[[ Given records, beginning ]]

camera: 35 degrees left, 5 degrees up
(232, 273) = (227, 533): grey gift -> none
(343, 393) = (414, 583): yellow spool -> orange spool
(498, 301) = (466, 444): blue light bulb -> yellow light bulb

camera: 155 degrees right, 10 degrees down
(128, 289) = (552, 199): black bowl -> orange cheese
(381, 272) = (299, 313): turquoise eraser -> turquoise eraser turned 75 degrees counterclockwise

[[ Given records, end ]]
[[ Given records, beginning ]]

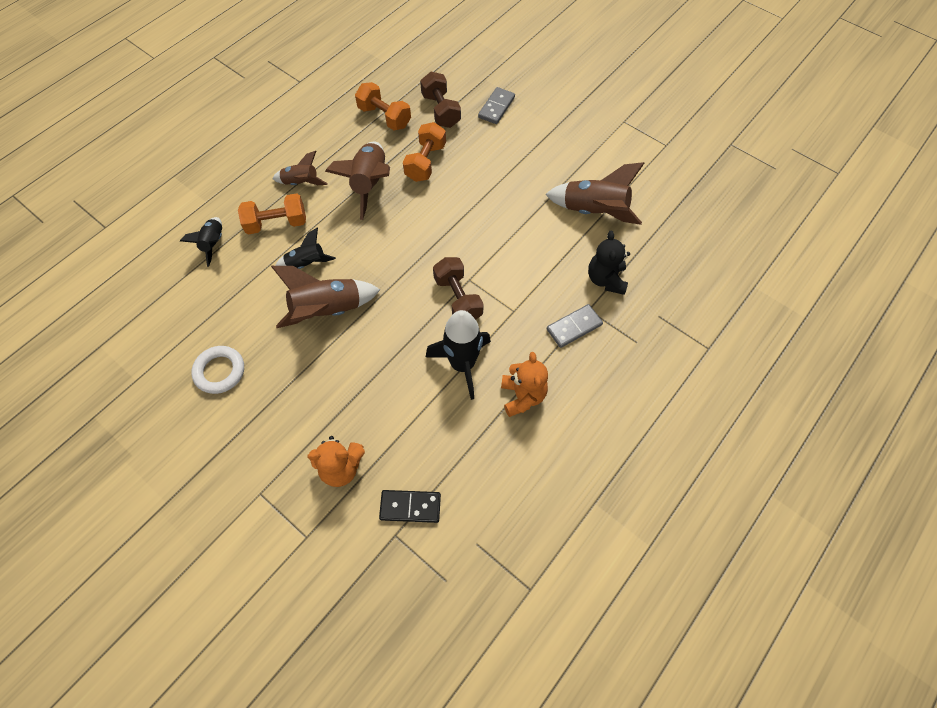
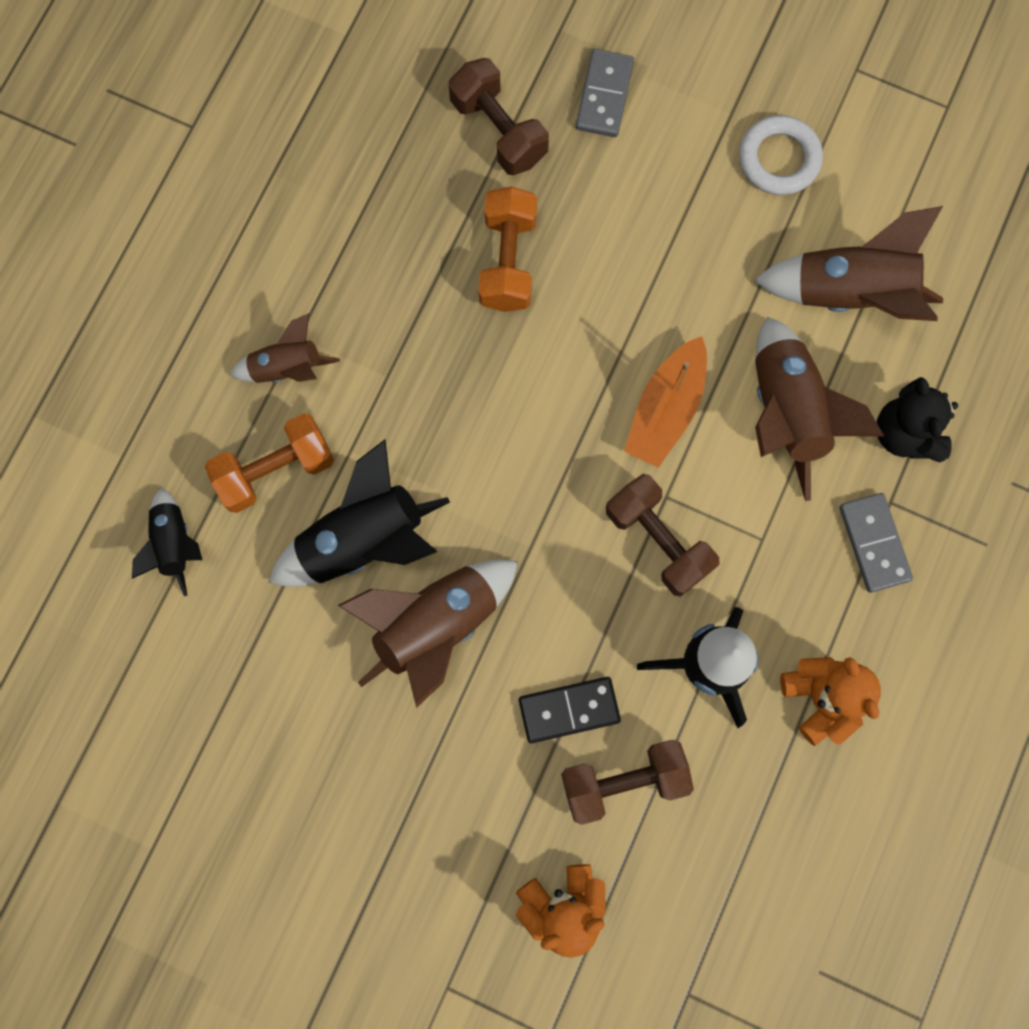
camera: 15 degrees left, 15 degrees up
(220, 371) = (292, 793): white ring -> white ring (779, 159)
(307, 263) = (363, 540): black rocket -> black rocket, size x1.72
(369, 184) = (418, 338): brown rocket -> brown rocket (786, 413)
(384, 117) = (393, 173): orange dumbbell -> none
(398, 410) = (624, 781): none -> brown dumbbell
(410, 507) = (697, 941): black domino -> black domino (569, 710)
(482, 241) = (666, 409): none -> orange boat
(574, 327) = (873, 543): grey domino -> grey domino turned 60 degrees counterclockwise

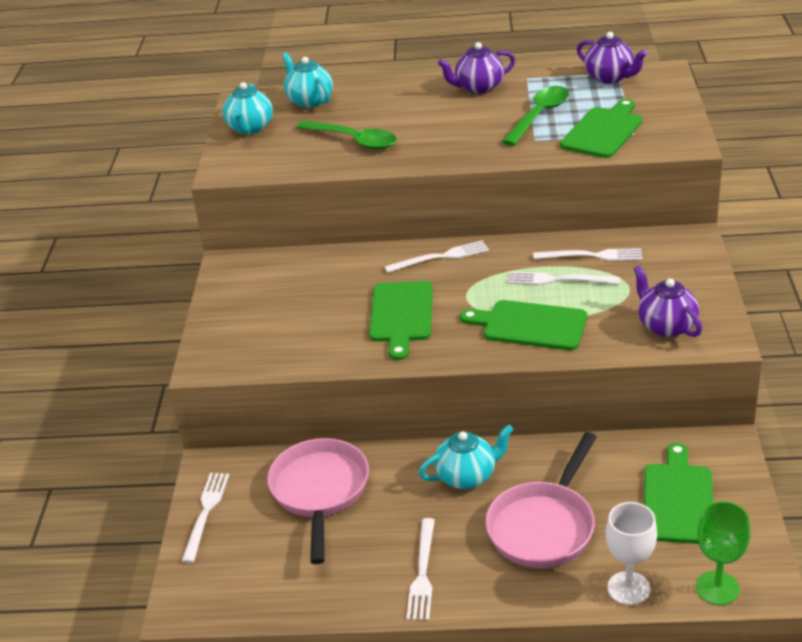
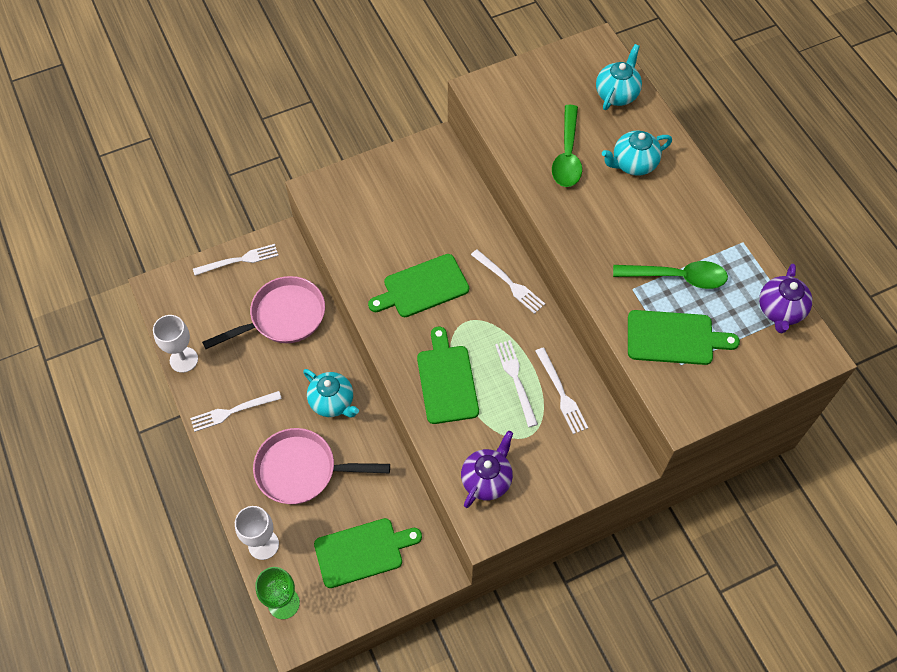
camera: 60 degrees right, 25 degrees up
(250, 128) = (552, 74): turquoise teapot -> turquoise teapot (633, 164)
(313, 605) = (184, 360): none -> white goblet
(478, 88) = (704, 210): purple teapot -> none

[[ Given records, end ]]

● **Task statement**: In the material above, find every line with the word "turned" and show it.

● **Task answer**:
(381, 272) = (299, 313): turquoise eraser -> turquoise eraser turned 75 degrees counterclockwise
(574, 327) = (873, 543): grey domino -> grey domino turned 60 degrees counterclockwise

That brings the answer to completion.